(Source material):
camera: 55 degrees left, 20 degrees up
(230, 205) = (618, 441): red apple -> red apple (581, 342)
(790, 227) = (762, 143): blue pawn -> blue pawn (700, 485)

...

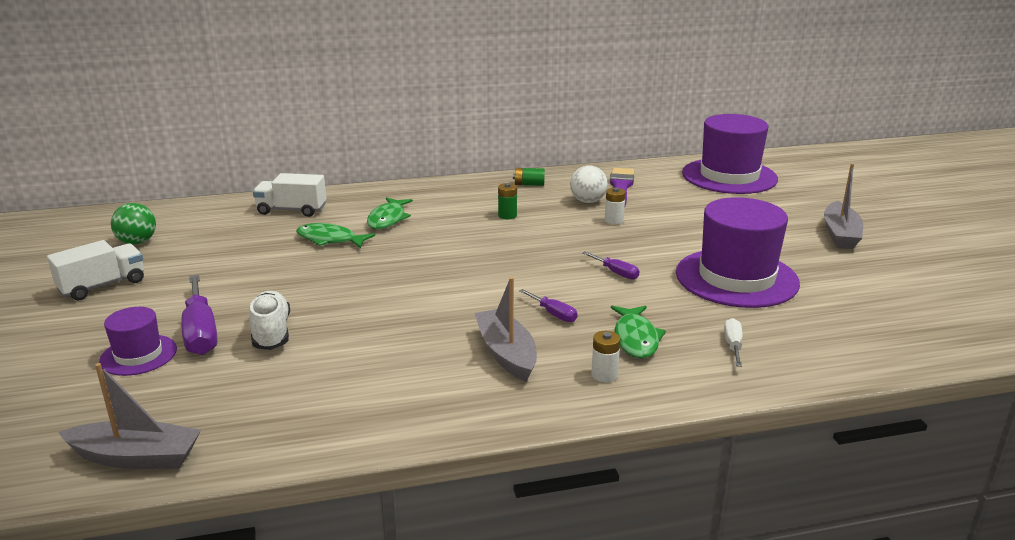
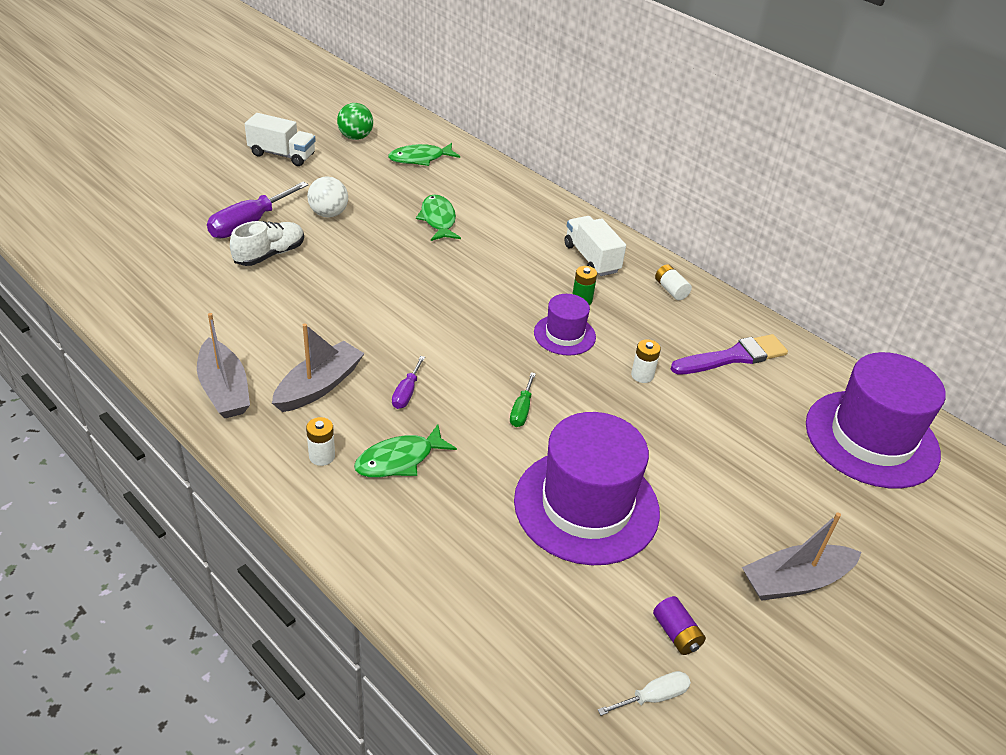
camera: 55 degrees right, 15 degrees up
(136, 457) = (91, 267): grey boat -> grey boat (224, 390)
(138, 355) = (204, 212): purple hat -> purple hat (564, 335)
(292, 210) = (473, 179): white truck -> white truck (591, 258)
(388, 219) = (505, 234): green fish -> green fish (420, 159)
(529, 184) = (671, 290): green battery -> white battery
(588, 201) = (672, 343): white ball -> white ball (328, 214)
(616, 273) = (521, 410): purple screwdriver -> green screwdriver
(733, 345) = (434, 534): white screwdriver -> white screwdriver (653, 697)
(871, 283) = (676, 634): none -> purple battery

(Your objective):
In the listing above, find each line where "camera" occurs and copy it.

(Task output):
camera: 55 degrees left, 20 degrees up
camera: 55 degrees right, 15 degrees up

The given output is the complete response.